_PROBLEM REQUIREMENTS_. Once the line containing "dining table: (168, 122)" has been printed, stop; print every line before it exactly, starting at the top of the material below.

_RECORDS SUPPLIED_.
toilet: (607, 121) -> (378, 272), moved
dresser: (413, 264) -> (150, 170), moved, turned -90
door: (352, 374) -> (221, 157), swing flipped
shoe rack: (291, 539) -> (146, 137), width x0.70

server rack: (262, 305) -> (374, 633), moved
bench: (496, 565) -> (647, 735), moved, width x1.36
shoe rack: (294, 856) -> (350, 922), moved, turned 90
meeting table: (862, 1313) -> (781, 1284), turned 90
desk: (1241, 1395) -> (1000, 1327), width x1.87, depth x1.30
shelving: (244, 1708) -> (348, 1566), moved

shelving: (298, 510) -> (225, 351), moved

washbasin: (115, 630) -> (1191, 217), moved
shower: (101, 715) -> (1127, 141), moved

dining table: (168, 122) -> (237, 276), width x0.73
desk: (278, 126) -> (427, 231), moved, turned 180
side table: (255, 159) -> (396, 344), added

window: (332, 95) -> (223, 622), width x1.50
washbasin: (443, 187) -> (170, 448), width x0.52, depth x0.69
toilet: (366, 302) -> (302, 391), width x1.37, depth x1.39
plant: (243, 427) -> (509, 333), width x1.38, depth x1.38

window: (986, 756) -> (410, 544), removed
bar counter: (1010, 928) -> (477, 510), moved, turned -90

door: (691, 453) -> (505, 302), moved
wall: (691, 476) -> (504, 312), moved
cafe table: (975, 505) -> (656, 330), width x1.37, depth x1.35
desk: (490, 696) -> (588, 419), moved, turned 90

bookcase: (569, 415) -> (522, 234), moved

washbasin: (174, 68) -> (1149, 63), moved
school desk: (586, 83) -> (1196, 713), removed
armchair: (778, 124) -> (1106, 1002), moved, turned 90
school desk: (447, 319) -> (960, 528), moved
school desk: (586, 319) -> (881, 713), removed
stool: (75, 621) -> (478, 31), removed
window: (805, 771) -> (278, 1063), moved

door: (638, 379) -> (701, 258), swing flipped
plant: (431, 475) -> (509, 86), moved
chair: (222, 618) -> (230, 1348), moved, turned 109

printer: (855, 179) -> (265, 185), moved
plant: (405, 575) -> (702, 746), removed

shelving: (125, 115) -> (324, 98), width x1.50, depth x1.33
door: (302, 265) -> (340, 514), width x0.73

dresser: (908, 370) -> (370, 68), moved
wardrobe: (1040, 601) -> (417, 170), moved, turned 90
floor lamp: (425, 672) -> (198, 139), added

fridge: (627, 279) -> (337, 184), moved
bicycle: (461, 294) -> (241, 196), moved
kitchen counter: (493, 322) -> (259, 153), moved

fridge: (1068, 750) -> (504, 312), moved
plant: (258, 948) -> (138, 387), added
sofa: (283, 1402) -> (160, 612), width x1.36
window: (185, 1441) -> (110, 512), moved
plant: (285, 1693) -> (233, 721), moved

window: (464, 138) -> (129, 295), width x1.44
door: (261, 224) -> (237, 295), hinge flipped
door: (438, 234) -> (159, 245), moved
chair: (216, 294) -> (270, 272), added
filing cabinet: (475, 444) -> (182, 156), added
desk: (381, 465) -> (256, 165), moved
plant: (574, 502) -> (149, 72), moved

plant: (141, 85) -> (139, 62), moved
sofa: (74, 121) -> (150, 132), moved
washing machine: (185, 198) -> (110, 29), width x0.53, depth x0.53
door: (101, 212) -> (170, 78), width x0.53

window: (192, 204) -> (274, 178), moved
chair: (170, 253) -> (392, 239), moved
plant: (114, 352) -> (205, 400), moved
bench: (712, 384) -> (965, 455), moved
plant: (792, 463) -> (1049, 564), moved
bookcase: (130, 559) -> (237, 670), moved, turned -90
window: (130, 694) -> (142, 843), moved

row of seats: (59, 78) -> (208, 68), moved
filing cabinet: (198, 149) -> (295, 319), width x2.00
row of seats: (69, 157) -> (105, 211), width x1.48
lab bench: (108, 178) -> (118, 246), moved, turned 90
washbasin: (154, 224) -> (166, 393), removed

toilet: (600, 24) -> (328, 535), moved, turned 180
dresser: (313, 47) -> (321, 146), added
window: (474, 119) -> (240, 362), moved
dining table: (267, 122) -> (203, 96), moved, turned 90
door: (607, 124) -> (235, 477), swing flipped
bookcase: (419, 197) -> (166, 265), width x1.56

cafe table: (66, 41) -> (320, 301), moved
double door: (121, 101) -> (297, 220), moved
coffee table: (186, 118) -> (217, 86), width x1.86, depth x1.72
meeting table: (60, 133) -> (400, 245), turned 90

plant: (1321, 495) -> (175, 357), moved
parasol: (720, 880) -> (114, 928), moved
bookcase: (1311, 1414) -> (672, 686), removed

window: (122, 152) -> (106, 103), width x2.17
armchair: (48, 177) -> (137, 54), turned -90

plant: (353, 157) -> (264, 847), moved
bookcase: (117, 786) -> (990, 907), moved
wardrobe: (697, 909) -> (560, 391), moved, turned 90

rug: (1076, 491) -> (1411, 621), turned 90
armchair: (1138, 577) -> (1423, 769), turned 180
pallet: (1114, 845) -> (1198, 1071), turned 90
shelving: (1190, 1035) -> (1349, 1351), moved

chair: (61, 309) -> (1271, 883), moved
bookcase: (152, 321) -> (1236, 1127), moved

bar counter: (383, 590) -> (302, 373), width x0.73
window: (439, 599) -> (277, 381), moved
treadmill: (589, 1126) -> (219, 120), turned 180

_OUTPUT BELOW_.
toilet: (607, 121) -> (378, 272), moved
dresser: (413, 264) -> (150, 170), moved, turned -90
door: (352, 374) -> (221, 157), swing flipped
shoe rack: (291, 539) -> (146, 137), width x0.70

server rack: (262, 305) -> (374, 633), moved
bench: (496, 565) -> (647, 735), moved, width x1.36
shoe rack: (294, 856) -> (350, 922), moved, turned 90
meeting table: (862, 1313) -> (781, 1284), turned 90
desk: (1241, 1395) -> (1000, 1327), width x1.87, depth x1.30
shelving: (244, 1708) -> (348, 1566), moved

shelving: (298, 510) -> (225, 351), moved

washbasin: (115, 630) -> (1191, 217), moved
shower: (101, 715) -> (1127, 141), moved

dining table: (168, 122) -> (237, 276), width x0.73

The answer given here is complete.